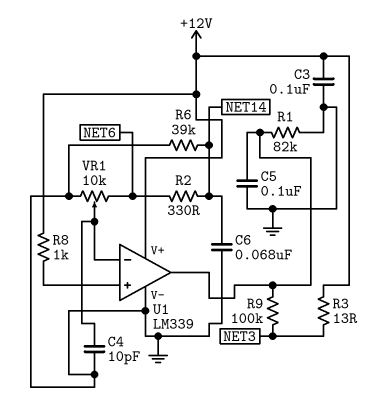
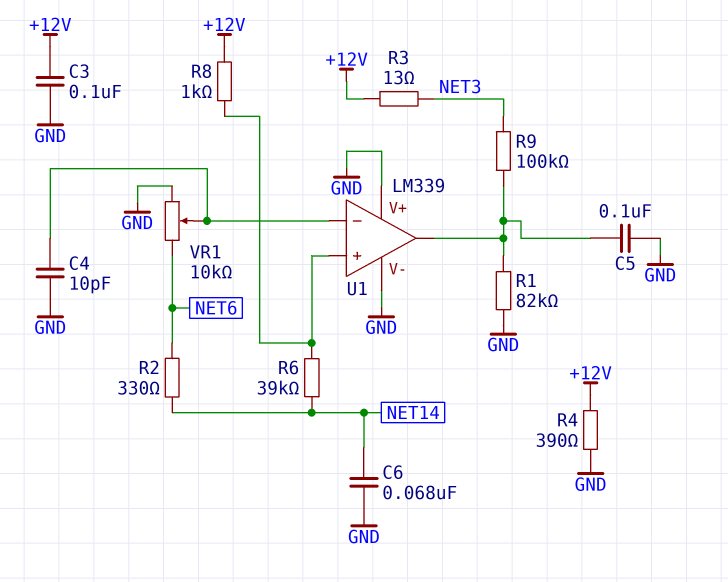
R4: none -> 390 (+12V, GND)
R6: 39k (GND, NET14) -> 39k (NET14, U1/in+)
U1 pin V+: +12V -> GND

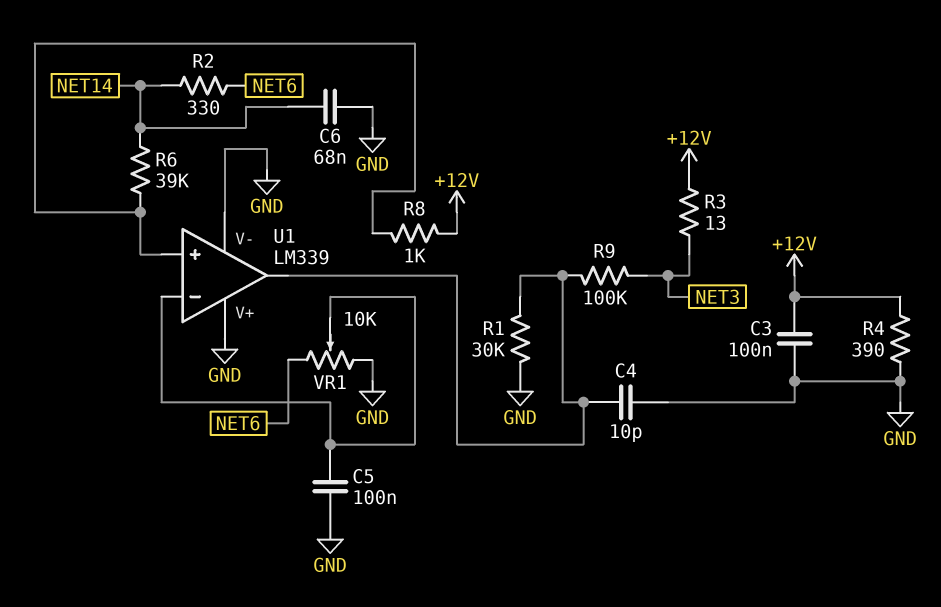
C4: 10pF (GND, U1/in-) -> 10pF (GND, U1/out)
C5: 100nF (GND, U1/out) -> 100nF (GND, U1/in-)
R1: 82k (GND, U1/out) -> 30k (GND, U1/out)

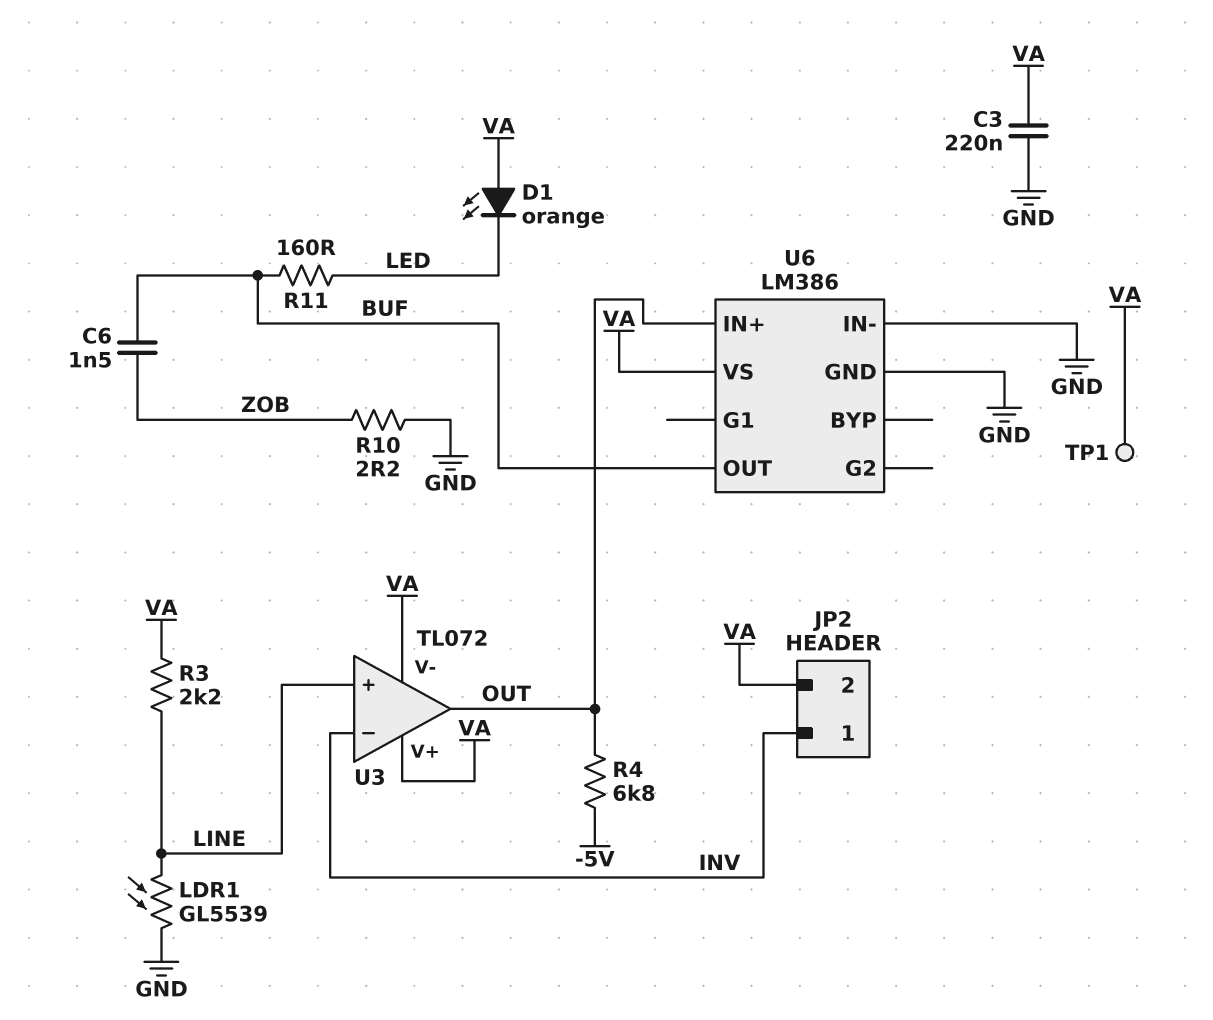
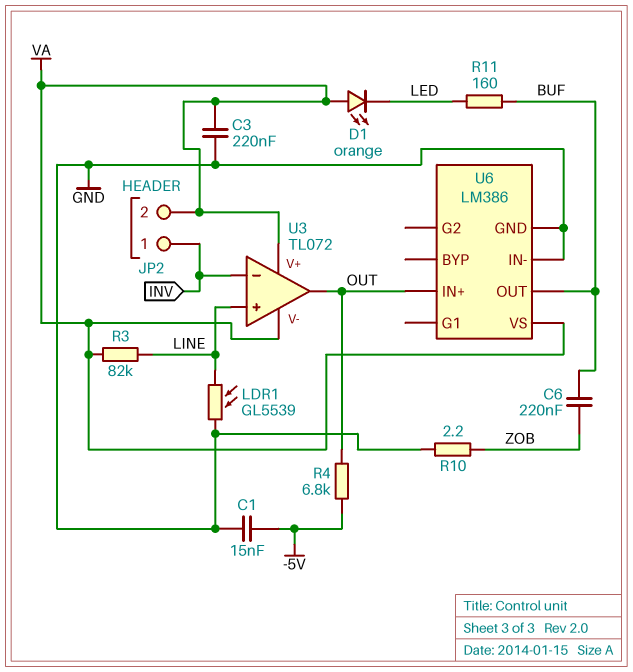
C1: none -> 15nF (-5V, GND)
C6: 1.5nF (BUF, ZOB) -> 220nF (BUF, ZOB)
R3: 2.2k (LINE, VA) -> 82k (LINE, VA)
TP1: test point (VA) -> none

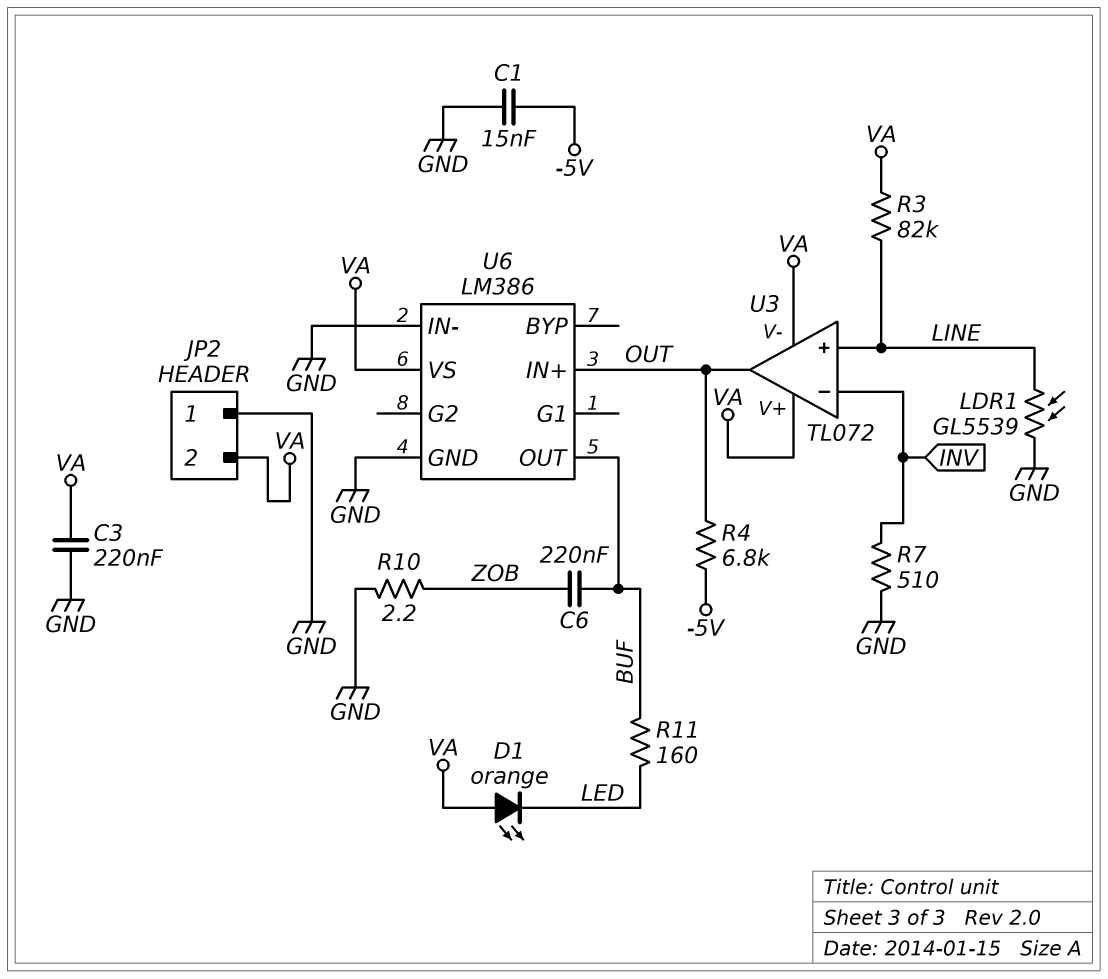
JP2 pin 1: INV -> GND
R7: none -> 510 (GND, INV)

EXERCISE DESCRIPTION: Final task for the records above: print exactly the lines from the one that contains "R1: 82k (GND, U1/out) -> 30k (GND, U1/out)" through the last line, both ends included, pictures excluded.

TASK ANSWER:
R1: 82k (GND, U1/out) -> 30k (GND, U1/out)

C1: none -> 15nF (-5V, GND)
C6: 1.5nF (BUF, ZOB) -> 220nF (BUF, ZOB)
R3: 2.2k (LINE, VA) -> 82k (LINE, VA)
TP1: test point (VA) -> none

JP2 pin 1: INV -> GND
R7: none -> 510 (GND, INV)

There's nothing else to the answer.